(EXTRACTED ENTRIES Opens)

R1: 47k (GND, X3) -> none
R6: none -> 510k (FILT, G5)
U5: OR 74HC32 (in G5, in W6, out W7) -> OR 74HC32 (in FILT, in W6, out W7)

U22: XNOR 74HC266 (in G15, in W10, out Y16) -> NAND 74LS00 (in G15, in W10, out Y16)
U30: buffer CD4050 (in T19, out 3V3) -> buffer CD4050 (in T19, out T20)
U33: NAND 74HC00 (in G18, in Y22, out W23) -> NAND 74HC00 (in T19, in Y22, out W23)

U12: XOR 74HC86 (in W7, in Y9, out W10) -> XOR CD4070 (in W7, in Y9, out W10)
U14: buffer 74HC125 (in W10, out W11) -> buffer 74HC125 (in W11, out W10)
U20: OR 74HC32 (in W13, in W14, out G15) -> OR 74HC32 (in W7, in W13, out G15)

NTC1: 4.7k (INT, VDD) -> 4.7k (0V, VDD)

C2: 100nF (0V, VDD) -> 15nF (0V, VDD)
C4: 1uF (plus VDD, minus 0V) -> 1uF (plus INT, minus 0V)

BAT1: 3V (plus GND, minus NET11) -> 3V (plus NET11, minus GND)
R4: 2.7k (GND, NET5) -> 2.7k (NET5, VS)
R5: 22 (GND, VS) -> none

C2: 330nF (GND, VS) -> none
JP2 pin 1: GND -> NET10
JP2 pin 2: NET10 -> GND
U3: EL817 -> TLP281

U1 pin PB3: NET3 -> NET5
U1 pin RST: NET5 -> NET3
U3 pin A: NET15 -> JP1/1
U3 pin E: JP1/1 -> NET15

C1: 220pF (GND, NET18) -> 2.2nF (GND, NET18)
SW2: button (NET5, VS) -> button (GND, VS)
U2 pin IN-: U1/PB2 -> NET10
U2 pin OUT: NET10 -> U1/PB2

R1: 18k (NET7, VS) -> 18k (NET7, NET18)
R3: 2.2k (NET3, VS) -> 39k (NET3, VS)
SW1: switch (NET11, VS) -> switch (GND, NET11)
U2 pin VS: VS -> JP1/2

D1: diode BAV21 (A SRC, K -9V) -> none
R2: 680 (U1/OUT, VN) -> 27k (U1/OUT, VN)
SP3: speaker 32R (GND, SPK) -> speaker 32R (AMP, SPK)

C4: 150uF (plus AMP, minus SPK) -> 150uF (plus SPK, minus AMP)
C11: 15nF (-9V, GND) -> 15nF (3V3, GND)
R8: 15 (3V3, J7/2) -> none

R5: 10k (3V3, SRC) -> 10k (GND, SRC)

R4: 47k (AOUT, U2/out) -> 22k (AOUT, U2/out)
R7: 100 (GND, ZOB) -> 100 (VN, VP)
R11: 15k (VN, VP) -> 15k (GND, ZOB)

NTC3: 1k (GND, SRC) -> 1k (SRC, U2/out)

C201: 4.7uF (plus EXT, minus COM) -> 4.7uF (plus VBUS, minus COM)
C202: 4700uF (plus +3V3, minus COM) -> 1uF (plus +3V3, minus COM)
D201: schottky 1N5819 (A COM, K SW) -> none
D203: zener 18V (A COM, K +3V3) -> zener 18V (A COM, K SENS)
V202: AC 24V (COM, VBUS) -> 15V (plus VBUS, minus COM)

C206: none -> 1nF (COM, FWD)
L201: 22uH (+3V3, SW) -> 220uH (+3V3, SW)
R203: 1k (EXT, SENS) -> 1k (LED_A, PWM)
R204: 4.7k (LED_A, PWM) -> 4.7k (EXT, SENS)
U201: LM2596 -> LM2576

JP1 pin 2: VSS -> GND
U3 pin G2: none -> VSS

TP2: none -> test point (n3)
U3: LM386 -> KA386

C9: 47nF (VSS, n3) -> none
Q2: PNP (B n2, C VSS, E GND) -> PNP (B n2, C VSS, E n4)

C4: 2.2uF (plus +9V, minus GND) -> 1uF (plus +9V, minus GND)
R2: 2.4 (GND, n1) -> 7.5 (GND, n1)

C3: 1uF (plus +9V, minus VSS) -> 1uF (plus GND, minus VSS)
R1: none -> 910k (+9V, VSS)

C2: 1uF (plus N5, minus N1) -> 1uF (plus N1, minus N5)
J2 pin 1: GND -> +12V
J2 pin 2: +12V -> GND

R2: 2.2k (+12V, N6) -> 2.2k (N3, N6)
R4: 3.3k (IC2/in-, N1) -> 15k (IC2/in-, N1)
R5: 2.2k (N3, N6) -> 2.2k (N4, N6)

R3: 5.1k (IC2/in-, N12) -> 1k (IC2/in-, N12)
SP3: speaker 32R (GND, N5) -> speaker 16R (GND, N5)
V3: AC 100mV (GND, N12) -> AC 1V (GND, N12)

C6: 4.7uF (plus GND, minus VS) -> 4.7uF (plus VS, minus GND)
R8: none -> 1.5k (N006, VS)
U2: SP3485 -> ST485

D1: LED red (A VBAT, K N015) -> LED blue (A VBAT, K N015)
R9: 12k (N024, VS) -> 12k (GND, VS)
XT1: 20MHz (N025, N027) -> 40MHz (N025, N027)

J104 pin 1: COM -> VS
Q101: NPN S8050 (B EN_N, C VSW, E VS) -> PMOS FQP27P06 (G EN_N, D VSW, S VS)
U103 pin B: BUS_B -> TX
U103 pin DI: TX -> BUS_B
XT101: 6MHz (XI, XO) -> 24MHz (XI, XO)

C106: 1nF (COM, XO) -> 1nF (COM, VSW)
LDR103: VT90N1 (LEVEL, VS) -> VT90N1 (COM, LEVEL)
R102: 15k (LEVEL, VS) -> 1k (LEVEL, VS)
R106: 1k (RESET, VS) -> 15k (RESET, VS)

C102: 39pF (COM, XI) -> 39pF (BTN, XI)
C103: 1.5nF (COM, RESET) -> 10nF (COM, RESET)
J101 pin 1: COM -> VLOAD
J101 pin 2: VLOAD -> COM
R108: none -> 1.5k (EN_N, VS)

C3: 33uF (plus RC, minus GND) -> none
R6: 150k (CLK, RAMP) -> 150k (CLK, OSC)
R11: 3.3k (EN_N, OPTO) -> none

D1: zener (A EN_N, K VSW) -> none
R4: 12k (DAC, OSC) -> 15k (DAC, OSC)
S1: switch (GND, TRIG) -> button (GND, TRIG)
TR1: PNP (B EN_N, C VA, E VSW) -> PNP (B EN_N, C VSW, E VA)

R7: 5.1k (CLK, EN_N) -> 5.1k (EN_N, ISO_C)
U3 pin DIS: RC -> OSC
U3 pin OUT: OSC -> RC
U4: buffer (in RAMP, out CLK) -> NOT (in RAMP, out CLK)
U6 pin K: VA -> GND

(EXTRACTED ENTRIES Closes)

* DIRECTIONS *
Search the entries above for the string "FILT", and report each line where it occurs.

* SOLUTION FOR THIS TASK *
R6: none -> 510k (FILT, G5)
U5: OR 74HC32 (in G5, in W6, out W7) -> OR 74HC32 (in FILT, in W6, out W7)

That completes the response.